### TASK REQUIREMENTS
Each line from the one with "POT3 pin VCC: 3V3 -> VIN" to the final line of the data must be reproduced exactly, and no other line may appear.
'''
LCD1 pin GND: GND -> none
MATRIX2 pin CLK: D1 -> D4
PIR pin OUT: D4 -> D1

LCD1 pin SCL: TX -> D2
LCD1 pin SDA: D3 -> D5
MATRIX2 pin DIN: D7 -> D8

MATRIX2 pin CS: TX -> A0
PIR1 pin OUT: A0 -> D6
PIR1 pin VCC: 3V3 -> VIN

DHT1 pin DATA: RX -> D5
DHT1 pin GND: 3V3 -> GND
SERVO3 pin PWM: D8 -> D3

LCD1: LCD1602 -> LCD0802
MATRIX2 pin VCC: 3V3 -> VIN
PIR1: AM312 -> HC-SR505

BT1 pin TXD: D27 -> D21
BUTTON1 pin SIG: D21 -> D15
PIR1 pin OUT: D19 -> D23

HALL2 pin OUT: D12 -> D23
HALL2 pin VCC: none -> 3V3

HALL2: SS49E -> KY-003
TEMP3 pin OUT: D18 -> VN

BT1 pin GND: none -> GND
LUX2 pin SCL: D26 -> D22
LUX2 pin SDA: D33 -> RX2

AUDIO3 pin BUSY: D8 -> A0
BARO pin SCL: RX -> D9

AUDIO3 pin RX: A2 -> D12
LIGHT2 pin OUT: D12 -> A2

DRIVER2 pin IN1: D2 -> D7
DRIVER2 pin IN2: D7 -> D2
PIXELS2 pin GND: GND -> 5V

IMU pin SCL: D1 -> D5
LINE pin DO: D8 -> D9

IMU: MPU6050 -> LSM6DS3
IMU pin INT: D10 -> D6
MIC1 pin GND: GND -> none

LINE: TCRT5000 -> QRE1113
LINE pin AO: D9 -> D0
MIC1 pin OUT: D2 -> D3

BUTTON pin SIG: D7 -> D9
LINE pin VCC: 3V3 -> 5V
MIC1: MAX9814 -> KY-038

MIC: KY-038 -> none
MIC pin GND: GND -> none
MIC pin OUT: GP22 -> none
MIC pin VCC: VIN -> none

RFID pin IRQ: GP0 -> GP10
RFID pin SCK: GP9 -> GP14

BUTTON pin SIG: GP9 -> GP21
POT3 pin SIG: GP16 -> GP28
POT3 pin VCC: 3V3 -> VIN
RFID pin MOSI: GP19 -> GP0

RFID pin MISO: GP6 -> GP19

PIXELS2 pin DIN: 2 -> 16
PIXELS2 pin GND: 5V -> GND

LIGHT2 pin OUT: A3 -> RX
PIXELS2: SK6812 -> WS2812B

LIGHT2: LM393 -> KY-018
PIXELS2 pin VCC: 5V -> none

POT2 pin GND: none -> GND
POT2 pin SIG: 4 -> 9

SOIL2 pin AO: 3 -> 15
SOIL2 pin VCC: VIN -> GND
'''
### ANSWER TO THIS PROBLEM
POT3 pin VCC: 3V3 -> VIN
RFID pin MOSI: GP19 -> GP0

RFID pin MISO: GP6 -> GP19

PIXELS2 pin DIN: 2 -> 16
PIXELS2 pin GND: 5V -> GND

LIGHT2 pin OUT: A3 -> RX
PIXELS2: SK6812 -> WS2812B

LIGHT2: LM393 -> KY-018
PIXELS2 pin VCC: 5V -> none

POT2 pin GND: none -> GND
POT2 pin SIG: 4 -> 9

SOIL2 pin AO: 3 -> 15
SOIL2 pin VCC: VIN -> GND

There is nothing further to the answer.